(Dataset excerpt Opens)

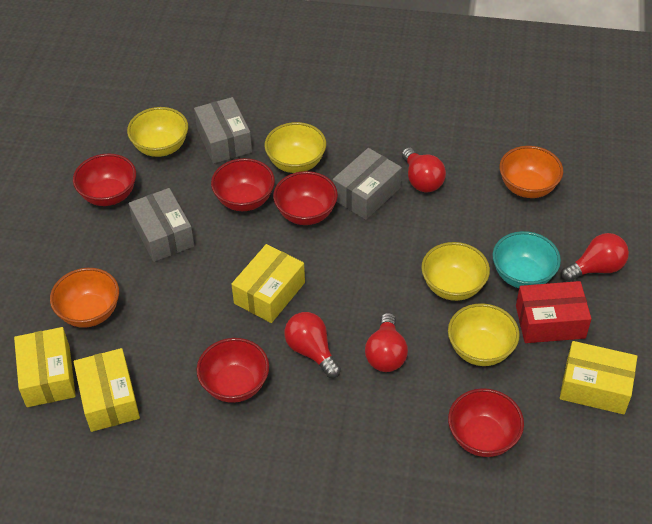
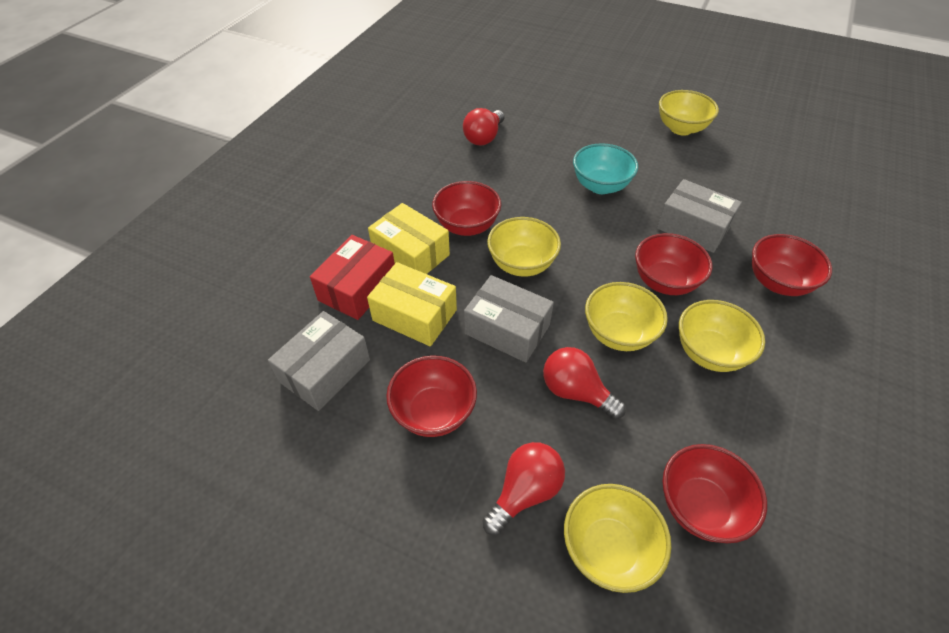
orange bowl: 2 -> 0
red light bulb: 4 -> 3
yellow bowl: 4 -> 5
yellow box: 4 -> 2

(Dataset excerpt Closes)

Problem description ::
Each line above should be written out again exactly, without any image.

Answer box ::
orange bowl: 2 -> 0
red light bulb: 4 -> 3
yellow bowl: 4 -> 5
yellow box: 4 -> 2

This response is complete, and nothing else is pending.